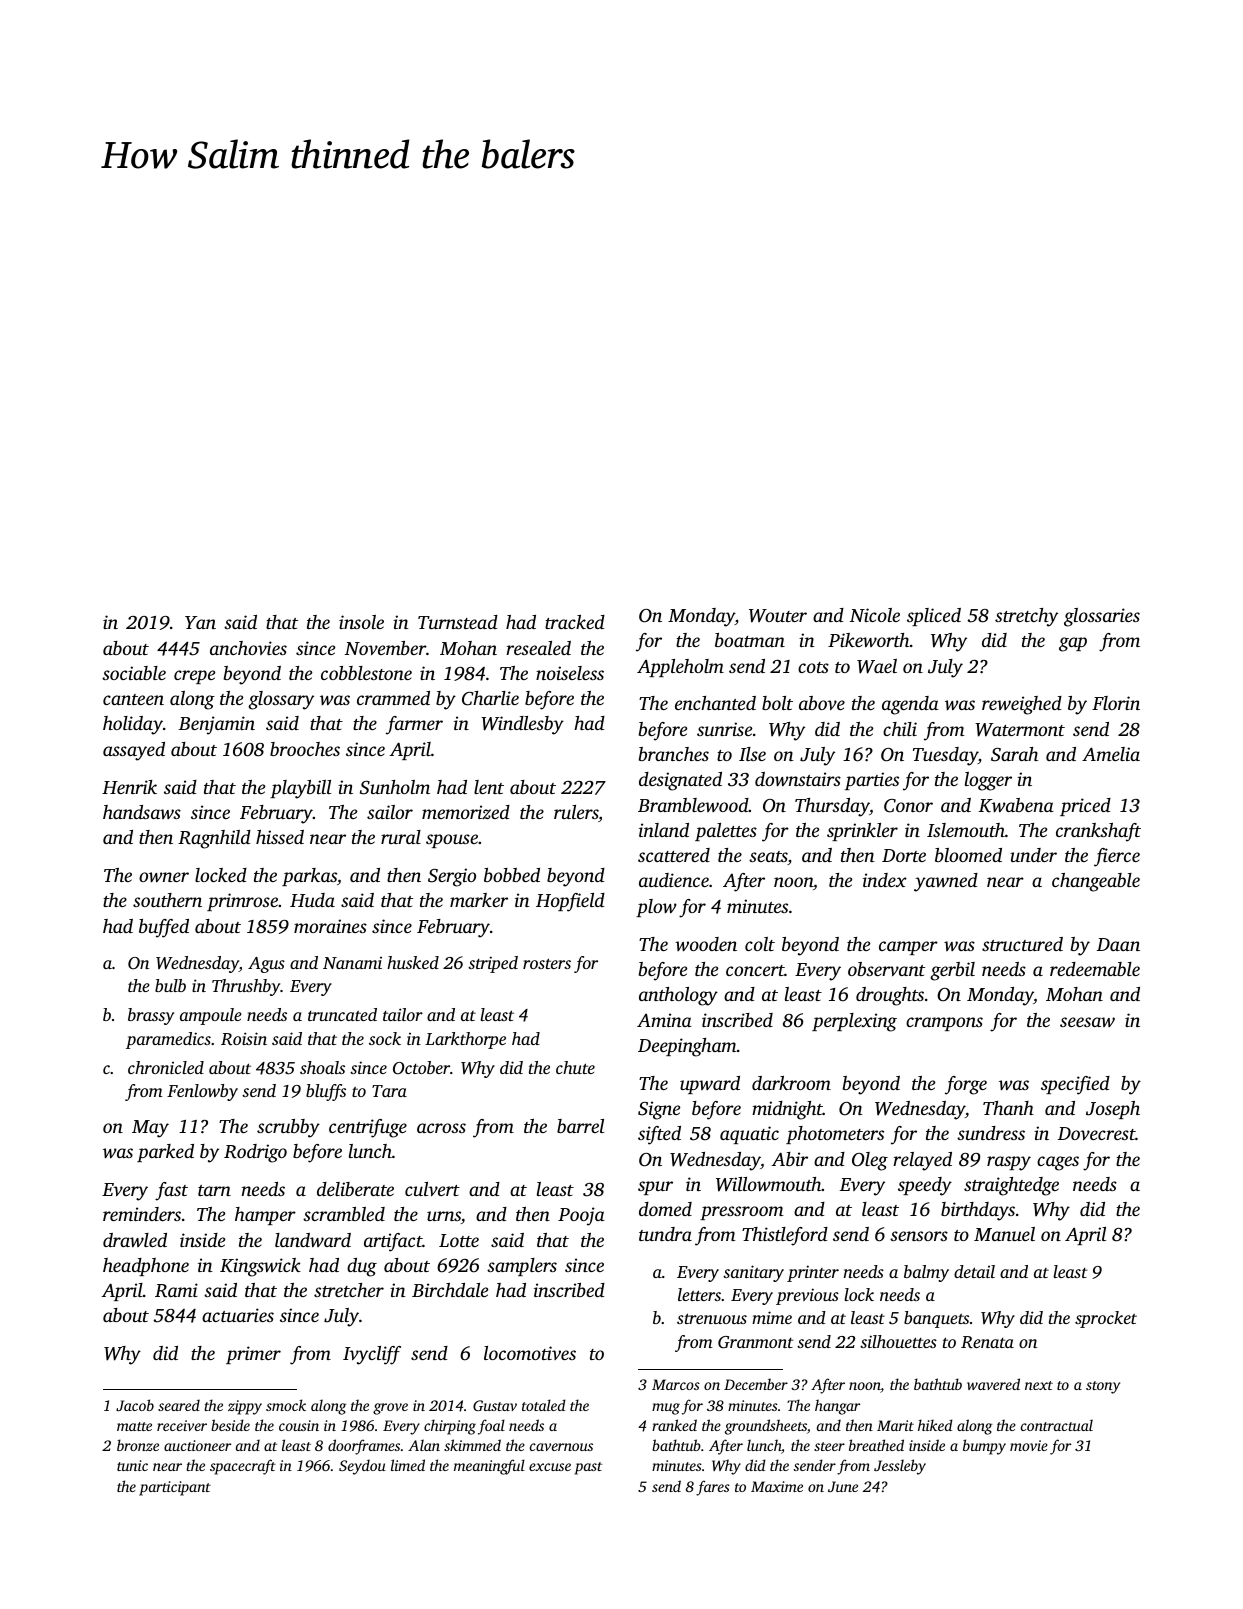 This screenshot has height=1609, width=1243. Describe the element at coordinates (713, 1488) in the screenshot. I see `fares` at that location.
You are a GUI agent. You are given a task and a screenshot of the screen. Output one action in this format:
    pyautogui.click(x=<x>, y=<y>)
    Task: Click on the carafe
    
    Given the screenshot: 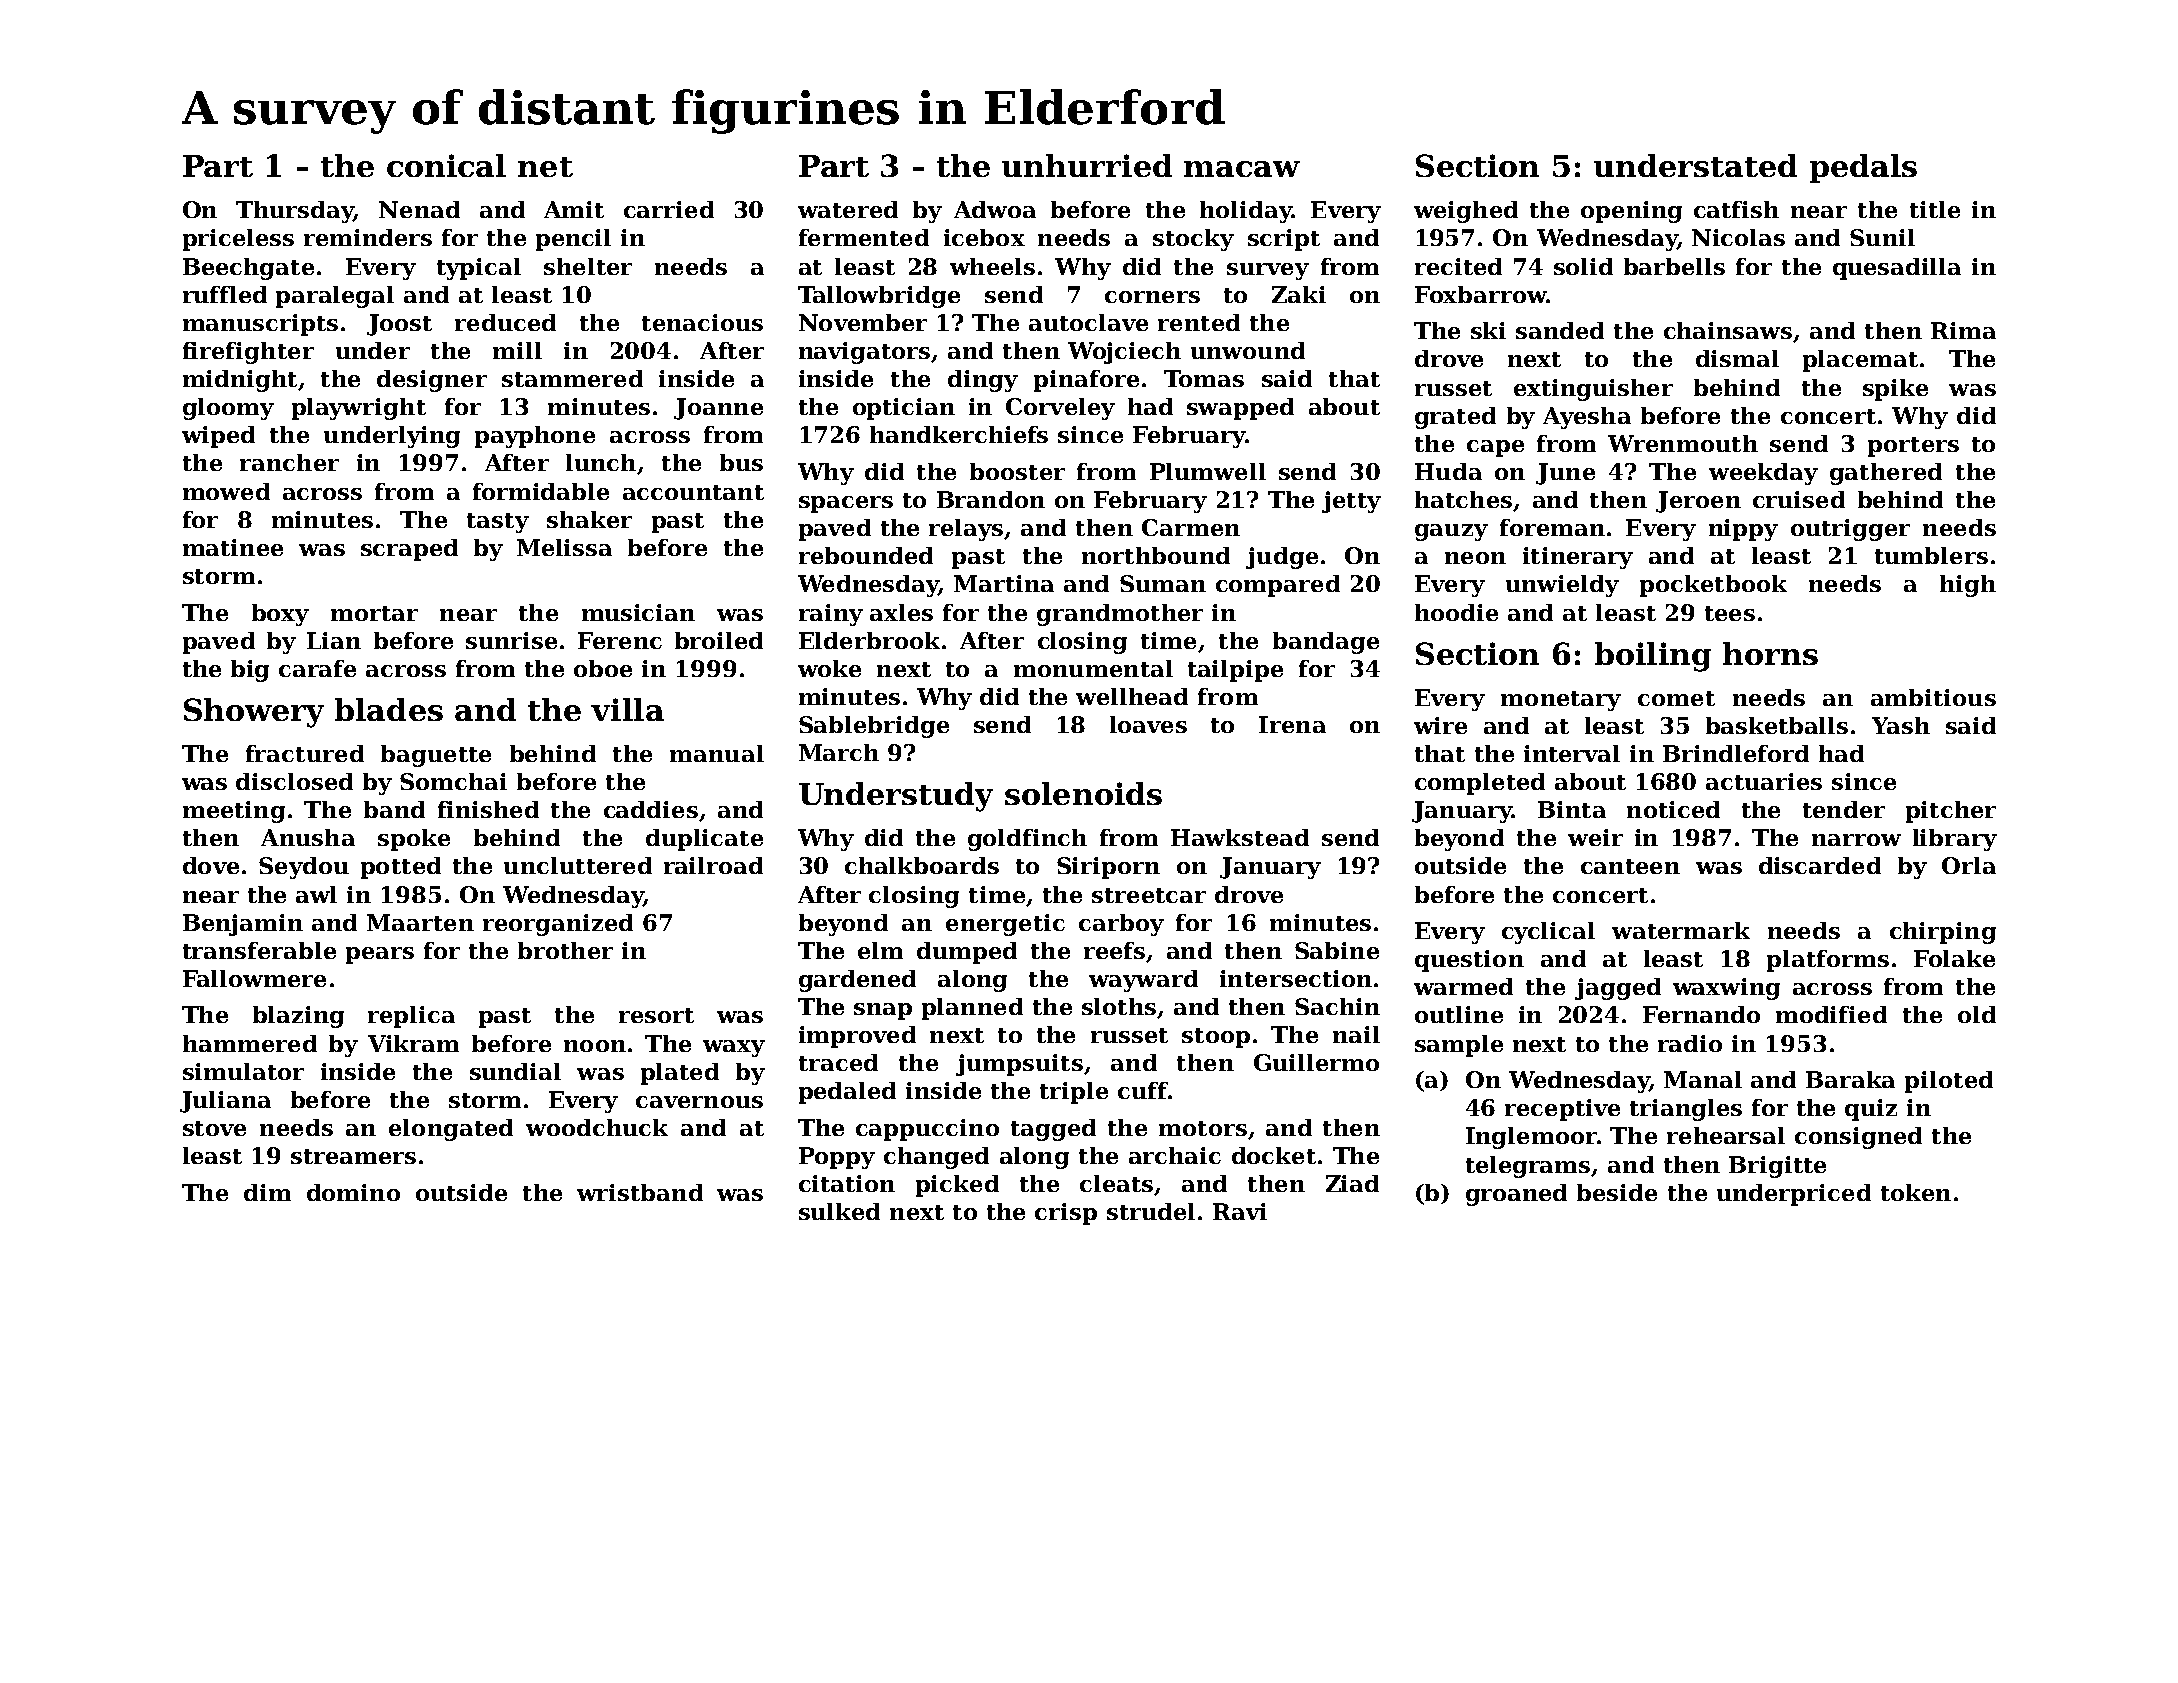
● ● ● ● ●
_Objective_
Reproduce every line of the records above verbatim, but leave the pictures out.

_Exercise answer_
 This screenshot has height=1609, width=1243. Describe the element at coordinates (713, 1488) in the screenshot. I see `fares` at that location.
You are a GUI agent. You are given a task and a screenshot of the screen. Output one action in this format:
    pyautogui.click(x=<x>, y=<y>)
    Task: Click on the carafe
    
    Given the screenshot: 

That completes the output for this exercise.